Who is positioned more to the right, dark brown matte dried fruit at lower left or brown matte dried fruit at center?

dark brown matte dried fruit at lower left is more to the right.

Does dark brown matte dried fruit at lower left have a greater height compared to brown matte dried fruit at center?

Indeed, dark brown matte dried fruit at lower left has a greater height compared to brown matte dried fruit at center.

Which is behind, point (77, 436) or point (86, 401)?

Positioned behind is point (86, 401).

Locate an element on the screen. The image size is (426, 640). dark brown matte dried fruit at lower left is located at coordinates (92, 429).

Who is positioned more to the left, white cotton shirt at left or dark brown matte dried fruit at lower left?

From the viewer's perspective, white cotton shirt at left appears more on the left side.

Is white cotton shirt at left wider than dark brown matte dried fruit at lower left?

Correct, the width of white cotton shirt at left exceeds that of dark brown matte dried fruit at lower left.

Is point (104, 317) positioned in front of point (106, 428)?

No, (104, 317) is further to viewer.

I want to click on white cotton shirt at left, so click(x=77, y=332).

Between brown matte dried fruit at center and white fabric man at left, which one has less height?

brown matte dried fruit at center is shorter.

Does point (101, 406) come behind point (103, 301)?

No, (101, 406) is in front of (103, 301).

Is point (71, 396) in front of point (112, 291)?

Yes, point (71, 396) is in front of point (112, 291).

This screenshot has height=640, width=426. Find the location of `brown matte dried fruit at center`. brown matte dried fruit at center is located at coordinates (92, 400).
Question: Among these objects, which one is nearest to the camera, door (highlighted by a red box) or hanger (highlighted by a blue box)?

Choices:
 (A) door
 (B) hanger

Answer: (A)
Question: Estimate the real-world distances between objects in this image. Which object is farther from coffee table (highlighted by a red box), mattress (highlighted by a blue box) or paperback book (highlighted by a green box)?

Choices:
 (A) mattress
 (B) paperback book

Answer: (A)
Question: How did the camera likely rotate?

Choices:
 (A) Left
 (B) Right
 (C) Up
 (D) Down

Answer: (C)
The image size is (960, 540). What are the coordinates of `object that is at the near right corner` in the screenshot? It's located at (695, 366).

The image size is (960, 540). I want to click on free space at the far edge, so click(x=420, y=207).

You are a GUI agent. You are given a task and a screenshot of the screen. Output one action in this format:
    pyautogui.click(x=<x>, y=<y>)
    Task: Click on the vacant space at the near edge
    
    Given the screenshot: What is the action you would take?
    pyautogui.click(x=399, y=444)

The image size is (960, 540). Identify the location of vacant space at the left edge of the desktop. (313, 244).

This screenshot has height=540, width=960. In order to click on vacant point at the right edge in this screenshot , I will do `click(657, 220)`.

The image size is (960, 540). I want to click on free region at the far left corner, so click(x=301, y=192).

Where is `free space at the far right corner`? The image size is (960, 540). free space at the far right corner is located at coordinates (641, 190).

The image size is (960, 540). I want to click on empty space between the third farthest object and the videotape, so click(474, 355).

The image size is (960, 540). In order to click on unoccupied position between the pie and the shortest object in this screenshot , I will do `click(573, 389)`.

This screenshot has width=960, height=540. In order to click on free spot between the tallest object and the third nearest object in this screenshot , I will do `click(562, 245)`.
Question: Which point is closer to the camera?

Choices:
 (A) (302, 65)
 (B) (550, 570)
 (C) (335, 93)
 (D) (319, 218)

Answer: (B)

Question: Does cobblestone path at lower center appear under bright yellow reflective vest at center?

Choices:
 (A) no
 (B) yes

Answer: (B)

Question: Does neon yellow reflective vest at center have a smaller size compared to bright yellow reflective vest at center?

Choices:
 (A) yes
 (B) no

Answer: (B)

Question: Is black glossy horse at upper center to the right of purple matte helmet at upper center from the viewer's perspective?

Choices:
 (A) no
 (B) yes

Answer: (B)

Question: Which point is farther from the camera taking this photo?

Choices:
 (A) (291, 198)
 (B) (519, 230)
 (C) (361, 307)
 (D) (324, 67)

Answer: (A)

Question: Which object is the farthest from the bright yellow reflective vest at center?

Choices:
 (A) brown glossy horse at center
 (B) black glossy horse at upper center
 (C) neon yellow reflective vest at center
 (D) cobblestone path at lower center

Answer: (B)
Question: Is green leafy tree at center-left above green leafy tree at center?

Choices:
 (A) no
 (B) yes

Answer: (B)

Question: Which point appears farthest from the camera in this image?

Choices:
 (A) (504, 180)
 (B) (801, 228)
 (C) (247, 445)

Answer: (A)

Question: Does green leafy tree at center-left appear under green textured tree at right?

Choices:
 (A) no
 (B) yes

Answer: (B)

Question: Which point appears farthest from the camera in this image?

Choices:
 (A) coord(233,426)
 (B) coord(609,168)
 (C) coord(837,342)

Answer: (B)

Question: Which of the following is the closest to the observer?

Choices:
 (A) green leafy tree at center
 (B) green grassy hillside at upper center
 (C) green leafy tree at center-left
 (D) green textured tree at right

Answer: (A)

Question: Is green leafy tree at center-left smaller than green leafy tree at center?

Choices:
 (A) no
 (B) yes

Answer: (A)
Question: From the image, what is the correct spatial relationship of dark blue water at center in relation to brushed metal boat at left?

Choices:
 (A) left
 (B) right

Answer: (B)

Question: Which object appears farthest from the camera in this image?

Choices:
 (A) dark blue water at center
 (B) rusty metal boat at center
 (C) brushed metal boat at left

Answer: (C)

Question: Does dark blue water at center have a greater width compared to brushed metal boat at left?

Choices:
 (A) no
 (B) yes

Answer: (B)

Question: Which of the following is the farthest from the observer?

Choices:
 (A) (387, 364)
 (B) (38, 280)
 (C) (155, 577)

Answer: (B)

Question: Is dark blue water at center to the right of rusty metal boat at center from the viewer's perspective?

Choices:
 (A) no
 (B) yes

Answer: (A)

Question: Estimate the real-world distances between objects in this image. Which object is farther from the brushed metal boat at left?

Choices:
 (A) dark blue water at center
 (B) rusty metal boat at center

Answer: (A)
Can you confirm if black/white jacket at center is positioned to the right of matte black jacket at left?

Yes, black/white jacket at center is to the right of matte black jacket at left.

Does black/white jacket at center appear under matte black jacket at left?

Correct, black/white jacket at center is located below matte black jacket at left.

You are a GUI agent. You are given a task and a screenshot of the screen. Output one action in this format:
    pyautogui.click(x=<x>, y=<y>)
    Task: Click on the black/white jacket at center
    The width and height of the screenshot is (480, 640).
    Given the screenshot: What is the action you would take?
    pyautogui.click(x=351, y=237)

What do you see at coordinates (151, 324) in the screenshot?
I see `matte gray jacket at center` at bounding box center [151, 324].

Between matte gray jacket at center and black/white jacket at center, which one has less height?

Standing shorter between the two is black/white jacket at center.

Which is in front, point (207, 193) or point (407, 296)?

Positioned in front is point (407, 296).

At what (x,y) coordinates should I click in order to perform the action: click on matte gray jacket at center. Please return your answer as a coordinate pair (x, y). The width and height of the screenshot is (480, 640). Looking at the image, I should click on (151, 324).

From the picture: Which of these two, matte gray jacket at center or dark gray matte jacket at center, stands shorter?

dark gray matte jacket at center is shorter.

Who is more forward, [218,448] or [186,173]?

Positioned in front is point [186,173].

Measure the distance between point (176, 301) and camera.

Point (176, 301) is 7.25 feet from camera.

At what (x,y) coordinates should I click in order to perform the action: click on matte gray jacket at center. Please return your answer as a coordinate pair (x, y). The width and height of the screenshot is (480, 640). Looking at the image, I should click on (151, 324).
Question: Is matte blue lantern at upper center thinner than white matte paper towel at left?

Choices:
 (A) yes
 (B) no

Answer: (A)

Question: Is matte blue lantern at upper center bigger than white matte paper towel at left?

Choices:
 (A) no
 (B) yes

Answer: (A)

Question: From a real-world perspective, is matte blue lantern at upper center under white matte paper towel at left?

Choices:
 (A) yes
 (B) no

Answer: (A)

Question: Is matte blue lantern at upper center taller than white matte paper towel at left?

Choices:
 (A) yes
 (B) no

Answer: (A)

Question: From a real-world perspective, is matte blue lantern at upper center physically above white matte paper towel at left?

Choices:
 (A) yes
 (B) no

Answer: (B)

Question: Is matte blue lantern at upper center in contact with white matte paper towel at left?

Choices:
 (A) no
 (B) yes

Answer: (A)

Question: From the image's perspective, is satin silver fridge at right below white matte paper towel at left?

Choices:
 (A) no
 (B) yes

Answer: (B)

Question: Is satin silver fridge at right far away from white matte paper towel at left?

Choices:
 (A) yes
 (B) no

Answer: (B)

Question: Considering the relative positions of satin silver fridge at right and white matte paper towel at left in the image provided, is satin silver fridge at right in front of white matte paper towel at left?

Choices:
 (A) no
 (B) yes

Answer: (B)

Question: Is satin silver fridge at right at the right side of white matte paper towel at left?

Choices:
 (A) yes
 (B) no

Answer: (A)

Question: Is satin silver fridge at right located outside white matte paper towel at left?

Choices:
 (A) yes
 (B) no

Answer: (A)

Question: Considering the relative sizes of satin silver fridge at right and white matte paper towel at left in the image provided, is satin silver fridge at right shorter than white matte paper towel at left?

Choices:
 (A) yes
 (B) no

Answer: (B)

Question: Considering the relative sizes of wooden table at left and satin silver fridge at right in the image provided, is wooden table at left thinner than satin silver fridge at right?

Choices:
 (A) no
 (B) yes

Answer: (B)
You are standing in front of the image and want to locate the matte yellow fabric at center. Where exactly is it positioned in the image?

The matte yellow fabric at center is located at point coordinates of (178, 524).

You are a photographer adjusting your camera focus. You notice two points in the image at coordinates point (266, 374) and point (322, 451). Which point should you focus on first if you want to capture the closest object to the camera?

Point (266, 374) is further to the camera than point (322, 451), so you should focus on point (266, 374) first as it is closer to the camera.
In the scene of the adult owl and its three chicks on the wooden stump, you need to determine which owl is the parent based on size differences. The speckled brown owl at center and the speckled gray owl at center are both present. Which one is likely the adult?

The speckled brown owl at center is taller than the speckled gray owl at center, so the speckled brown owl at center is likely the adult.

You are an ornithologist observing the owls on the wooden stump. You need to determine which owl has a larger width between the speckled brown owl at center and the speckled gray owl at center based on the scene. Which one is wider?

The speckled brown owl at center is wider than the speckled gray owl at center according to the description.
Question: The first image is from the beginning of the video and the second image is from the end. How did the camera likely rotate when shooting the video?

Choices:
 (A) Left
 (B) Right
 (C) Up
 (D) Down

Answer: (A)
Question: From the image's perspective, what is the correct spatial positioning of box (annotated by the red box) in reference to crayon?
+ + +
== Problem ==
Copy the items word for word, from the first line through the line containing "Does point (101, 406)", inclusive.

== The answer ==
Who is positioned more to the right, dark brown matte dried fruit at lower left or brown matte dried fruit at center?

dark brown matte dried fruit at lower left is more to the right.

Does dark brown matte dried fruit at lower left have a greater height compared to brown matte dried fruit at center?

Indeed, dark brown matte dried fruit at lower left has a greater height compared to brown matte dried fruit at center.

Which is behind, point (77, 436) or point (86, 401)?

Positioned behind is point (86, 401).

Locate an element on the screen. The image size is (426, 640). dark brown matte dried fruit at lower left is located at coordinates (92, 429).

Who is positioned more to the left, white cotton shirt at left or dark brown matte dried fruit at lower left?

From the viewer's perspective, white cotton shirt at left appears more on the left side.

Is white cotton shirt at left wider than dark brown matte dried fruit at lower left?

Correct, the width of white cotton shirt at left exceeds that of dark brown matte dried fruit at lower left.

Is point (104, 317) positioned in front of point (106, 428)?

No, (104, 317) is further to viewer.

I want to click on white cotton shirt at left, so click(x=77, y=332).

Between brown matte dried fruit at center and white fabric man at left, which one has less height?

brown matte dried fruit at center is shorter.

Does point (101, 406) come behind point (103, 301)?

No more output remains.